### Assigned task
From the line containing "turquoise cupcake: 4 -> 5" to the end of the listing, write out every line exactly; leave out everything else.

### Provided material
* * * * *
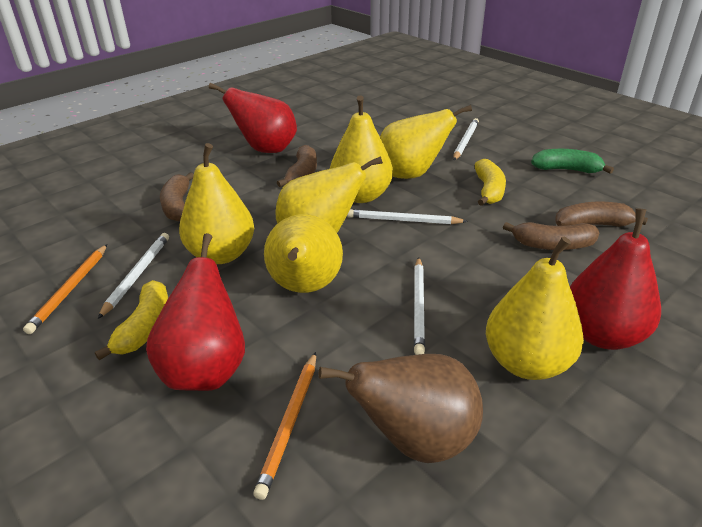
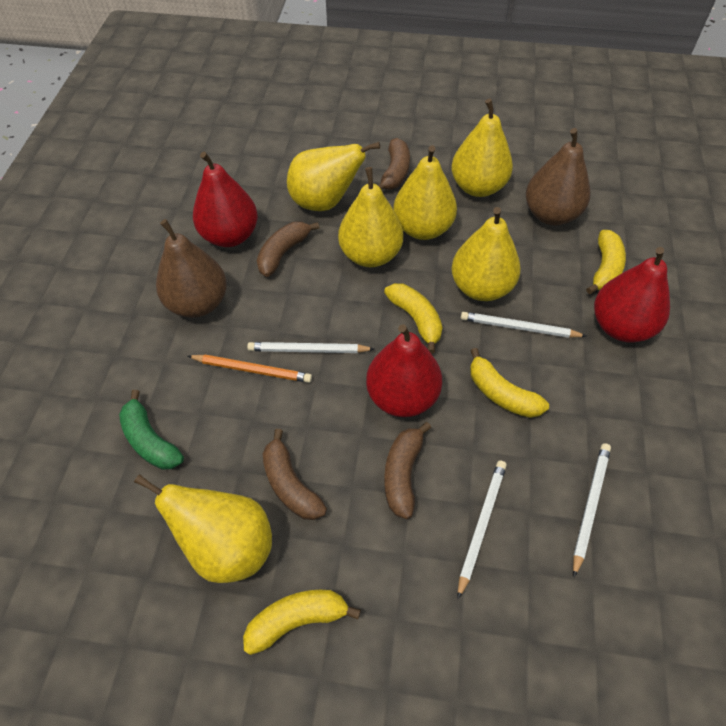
brown pear: 1 -> 2
orange pencil: 2 -> 1
yellow banana: 2 -> 4

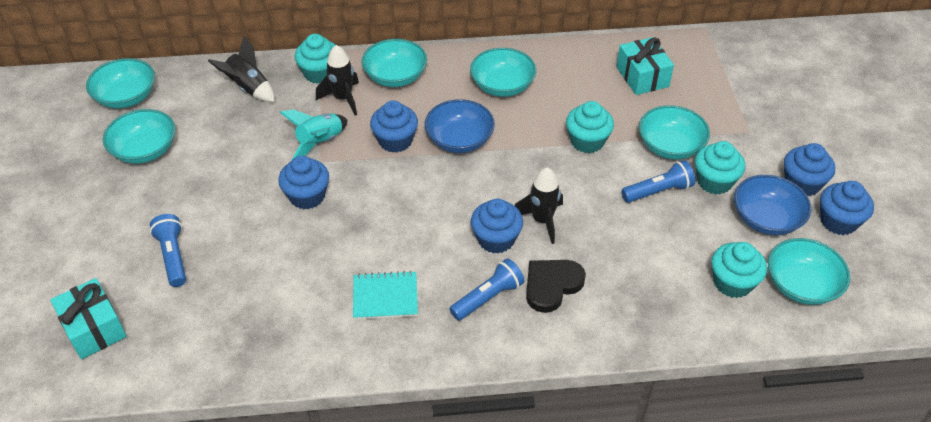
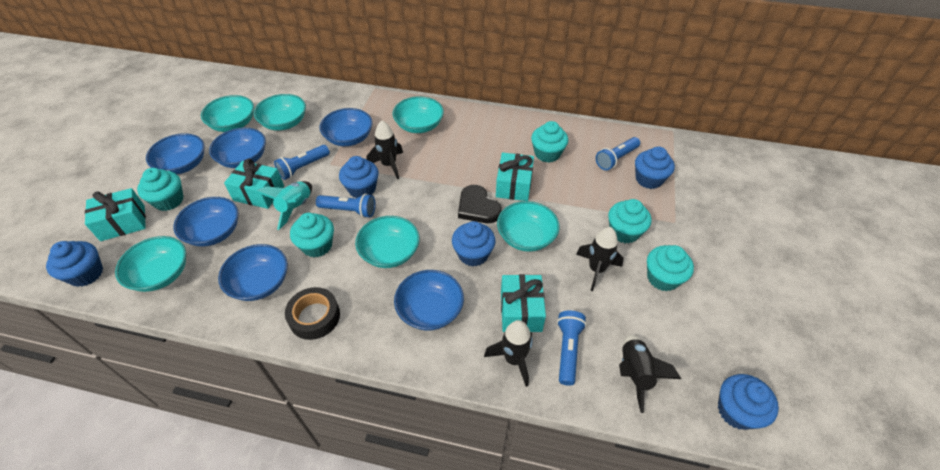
black rocket: 3 -> 4
black tape: 0 -> 1
blue bowl: 2 -> 6
blue flashlight: 3 -> 4
turquoise cupcake: 4 -> 5
turquoise gift: 2 -> 4
turquoise notebook: 1 -> 0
* * * * *
### Reply
turquoise cupcake: 4 -> 5
turquoise gift: 2 -> 4
turquoise notebook: 1 -> 0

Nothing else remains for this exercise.